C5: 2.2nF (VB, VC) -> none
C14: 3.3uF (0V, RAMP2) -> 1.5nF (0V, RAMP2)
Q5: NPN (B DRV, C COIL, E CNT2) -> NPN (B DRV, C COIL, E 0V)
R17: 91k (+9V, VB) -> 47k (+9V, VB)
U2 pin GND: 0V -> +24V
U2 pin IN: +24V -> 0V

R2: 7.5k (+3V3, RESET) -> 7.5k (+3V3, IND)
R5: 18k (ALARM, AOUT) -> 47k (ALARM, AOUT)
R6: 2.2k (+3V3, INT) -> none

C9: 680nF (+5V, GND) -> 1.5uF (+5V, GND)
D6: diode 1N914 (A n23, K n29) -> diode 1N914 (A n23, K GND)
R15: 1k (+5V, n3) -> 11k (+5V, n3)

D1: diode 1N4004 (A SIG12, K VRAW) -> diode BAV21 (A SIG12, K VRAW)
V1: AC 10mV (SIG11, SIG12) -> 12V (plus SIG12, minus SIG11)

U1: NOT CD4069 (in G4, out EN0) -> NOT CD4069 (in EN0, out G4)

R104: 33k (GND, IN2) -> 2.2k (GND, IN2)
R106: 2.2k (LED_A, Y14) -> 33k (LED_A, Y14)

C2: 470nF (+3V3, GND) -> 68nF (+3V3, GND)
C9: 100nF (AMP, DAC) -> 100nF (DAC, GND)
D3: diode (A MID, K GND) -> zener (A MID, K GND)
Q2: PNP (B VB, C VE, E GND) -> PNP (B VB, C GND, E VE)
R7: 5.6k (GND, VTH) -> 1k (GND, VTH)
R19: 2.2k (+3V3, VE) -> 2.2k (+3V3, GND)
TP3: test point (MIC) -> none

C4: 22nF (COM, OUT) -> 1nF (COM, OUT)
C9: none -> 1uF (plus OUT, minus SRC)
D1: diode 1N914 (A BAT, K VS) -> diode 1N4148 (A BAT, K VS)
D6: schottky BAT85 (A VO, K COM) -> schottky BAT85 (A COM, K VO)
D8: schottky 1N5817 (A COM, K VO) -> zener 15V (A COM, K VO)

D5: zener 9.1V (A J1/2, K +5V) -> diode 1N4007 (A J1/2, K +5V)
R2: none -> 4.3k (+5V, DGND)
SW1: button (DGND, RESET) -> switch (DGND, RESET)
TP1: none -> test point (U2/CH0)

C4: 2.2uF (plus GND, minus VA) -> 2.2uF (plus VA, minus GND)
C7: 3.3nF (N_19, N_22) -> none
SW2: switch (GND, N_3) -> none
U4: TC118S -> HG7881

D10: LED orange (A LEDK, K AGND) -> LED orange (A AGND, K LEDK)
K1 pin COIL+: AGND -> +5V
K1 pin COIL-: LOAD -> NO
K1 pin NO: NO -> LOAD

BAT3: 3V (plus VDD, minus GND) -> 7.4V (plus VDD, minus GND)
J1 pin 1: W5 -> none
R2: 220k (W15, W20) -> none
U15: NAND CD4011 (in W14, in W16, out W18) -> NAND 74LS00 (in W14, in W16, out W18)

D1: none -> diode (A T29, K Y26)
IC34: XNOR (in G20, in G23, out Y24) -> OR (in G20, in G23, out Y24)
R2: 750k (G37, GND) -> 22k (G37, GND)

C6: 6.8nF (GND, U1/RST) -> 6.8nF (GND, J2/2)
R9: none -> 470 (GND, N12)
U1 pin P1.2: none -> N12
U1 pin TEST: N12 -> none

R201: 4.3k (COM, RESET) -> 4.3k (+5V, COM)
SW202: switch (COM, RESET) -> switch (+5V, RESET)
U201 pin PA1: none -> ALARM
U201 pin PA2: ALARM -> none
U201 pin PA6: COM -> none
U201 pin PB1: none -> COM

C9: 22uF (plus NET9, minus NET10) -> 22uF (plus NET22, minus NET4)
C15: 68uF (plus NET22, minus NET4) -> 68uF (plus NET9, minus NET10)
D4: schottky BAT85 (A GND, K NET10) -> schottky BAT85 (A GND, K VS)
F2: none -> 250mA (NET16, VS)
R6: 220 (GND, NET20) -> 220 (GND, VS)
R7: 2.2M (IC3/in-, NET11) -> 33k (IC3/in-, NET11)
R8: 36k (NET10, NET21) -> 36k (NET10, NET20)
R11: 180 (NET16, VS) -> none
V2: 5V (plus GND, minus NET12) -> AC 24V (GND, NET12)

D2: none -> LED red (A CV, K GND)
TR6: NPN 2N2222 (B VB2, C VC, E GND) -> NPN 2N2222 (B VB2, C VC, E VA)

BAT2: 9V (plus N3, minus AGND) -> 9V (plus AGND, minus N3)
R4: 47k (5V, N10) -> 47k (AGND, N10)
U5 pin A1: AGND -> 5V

########################################

> EXERCISE OBJECTIVE
Your reply must contain exactly the lines from the first line of the data through the line holding "V1: AC 10mV", and nothing more.

> WRITTEN SOLUTION
C5: 2.2nF (VB, VC) -> none
C14: 3.3uF (0V, RAMP2) -> 1.5nF (0V, RAMP2)
Q5: NPN (B DRV, C COIL, E CNT2) -> NPN (B DRV, C COIL, E 0V)
R17: 91k (+9V, VB) -> 47k (+9V, VB)
U2 pin GND: 0V -> +24V
U2 pin IN: +24V -> 0V

R2: 7.5k (+3V3, RESET) -> 7.5k (+3V3, IND)
R5: 18k (ALARM, AOUT) -> 47k (ALARM, AOUT)
R6: 2.2k (+3V3, INT) -> none

C9: 680nF (+5V, GND) -> 1.5uF (+5V, GND)
D6: diode 1N914 (A n23, K n29) -> diode 1N914 (A n23, K GND)
R15: 1k (+5V, n3) -> 11k (+5V, n3)

D1: diode 1N4004 (A SIG12, K VRAW) -> diode BAV21 (A SIG12, K VRAW)
V1: AC 10mV (SIG11, SIG12) -> 12V (plus SIG12, minus SIG11)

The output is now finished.